Task details: Include only the line with "D4: LED (A N001, K" and the lines after it, each reproduced exactly as it stands in the entries below.

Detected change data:
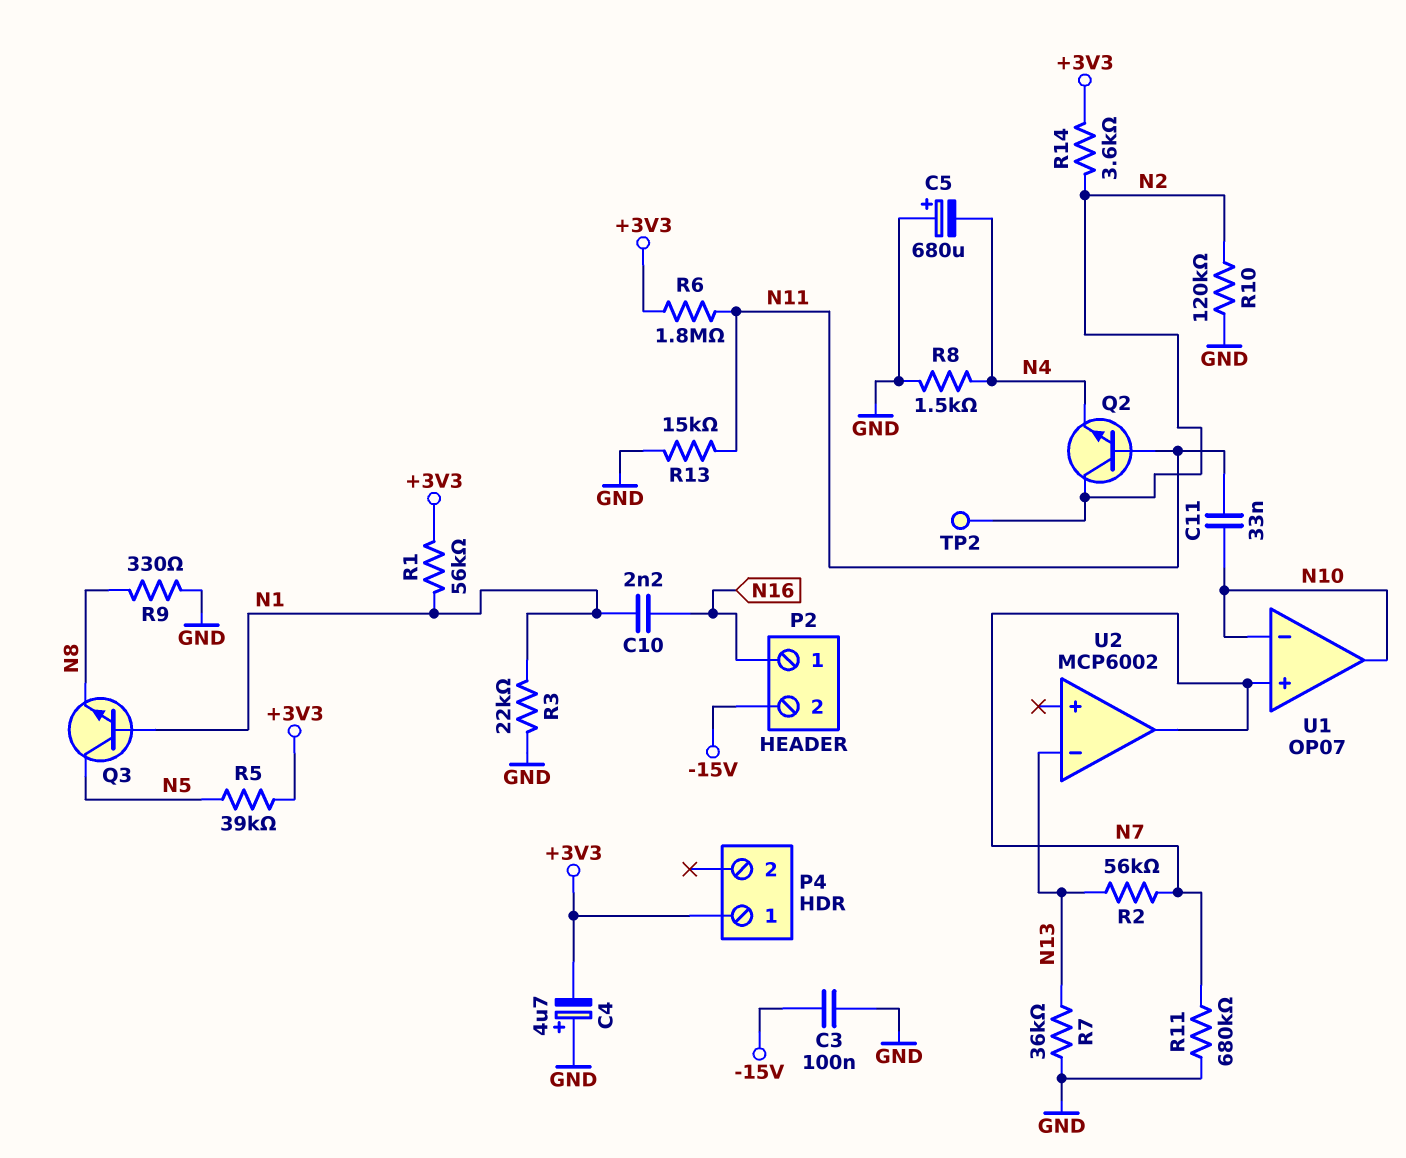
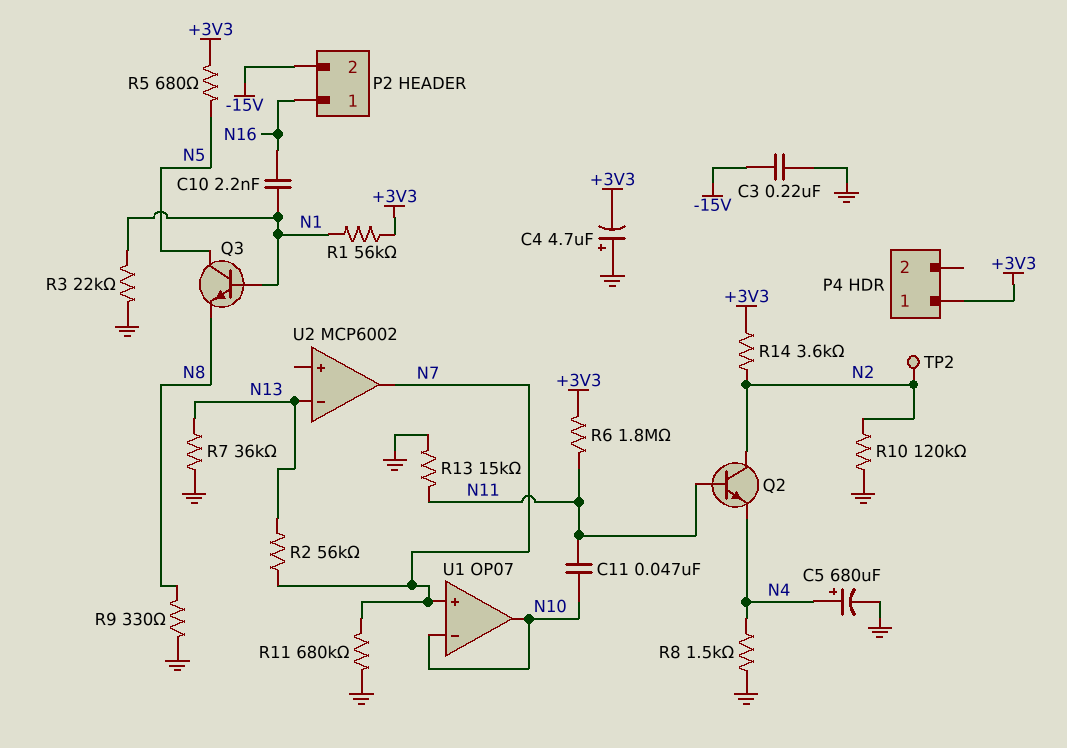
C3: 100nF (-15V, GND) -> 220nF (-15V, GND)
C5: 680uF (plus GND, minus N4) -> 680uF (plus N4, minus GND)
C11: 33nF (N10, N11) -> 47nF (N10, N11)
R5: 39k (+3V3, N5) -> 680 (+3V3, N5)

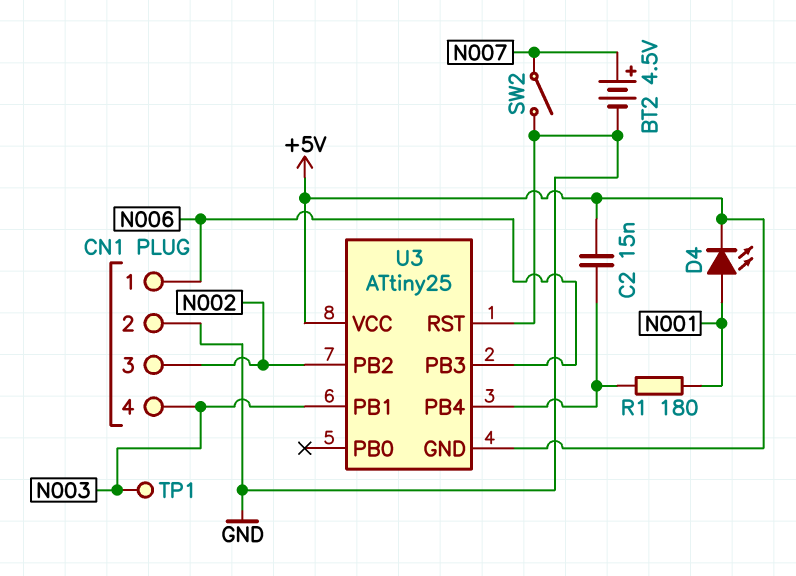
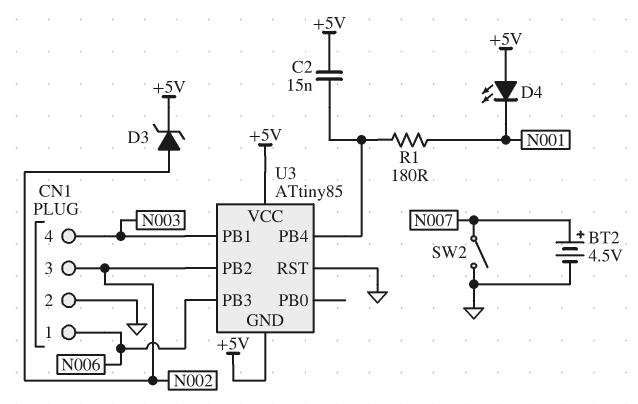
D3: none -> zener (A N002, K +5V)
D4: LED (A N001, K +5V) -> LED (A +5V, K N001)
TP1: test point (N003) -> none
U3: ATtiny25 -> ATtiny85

Written answer:
D4: LED (A N001, K +5V) -> LED (A +5V, K N001)
TP1: test point (N003) -> none
U3: ATtiny25 -> ATtiny85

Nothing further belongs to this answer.